----- Supplied entries

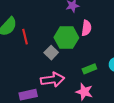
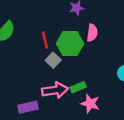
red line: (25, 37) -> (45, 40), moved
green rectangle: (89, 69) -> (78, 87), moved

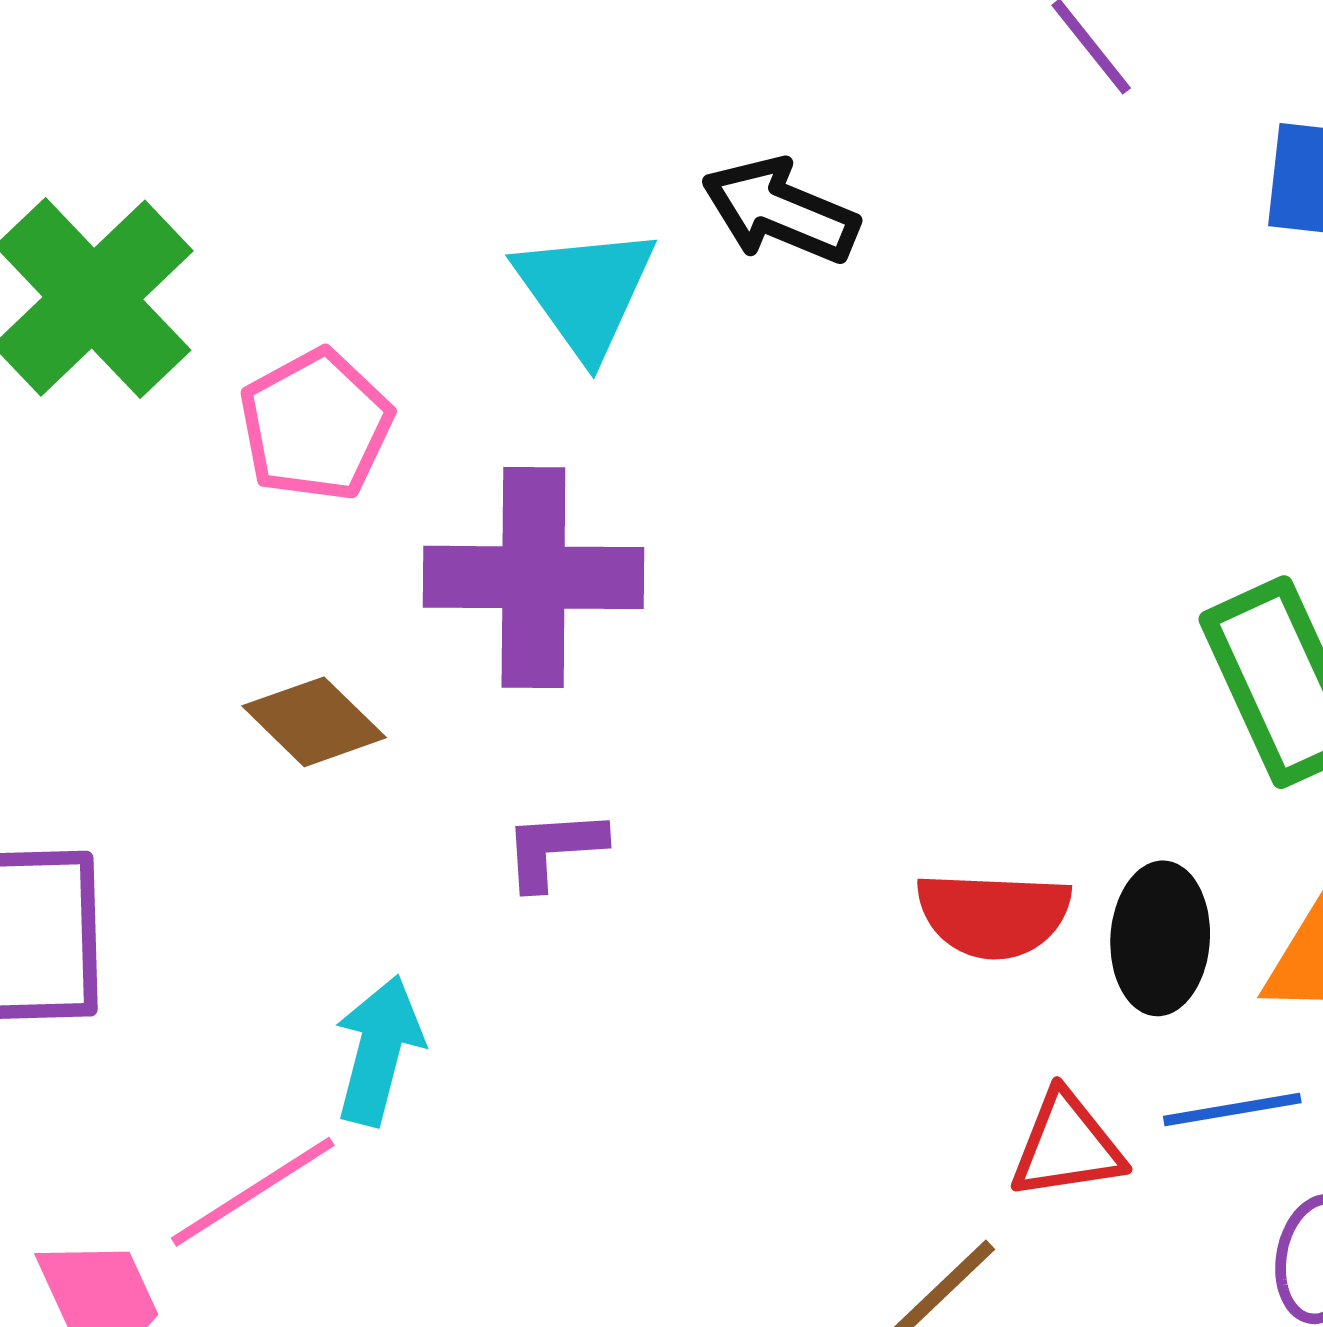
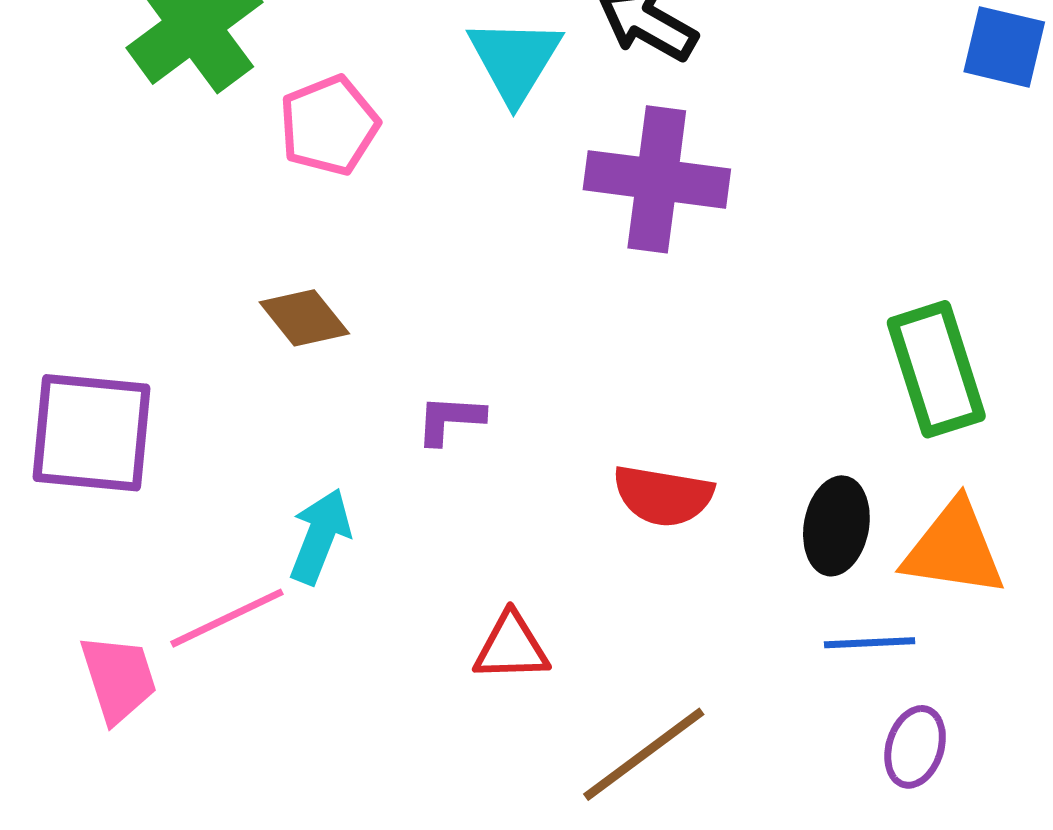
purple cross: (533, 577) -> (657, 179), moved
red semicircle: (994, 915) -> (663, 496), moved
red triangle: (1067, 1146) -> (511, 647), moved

----------
----- Supplied entries

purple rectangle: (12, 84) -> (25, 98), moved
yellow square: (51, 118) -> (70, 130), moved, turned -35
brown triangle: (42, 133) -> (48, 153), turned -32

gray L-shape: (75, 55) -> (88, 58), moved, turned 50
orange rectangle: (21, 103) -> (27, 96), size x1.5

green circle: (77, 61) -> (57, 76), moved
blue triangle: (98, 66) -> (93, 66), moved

----------

*Assignment*
All that is wanted is a faithful reproduction of the line above with "purple rectangle: (12, 84) -> (25, 98), moved", the line with "blue triangle: (98, 66) -> (93, 66), moved", and every line in between.

*Solution below*
purple rectangle: (12, 84) -> (25, 98), moved
yellow square: (51, 118) -> (70, 130), moved, turned -35
brown triangle: (42, 133) -> (48, 153), turned -32

gray L-shape: (75, 55) -> (88, 58), moved, turned 50
orange rectangle: (21, 103) -> (27, 96), size x1.5

green circle: (77, 61) -> (57, 76), moved
blue triangle: (98, 66) -> (93, 66), moved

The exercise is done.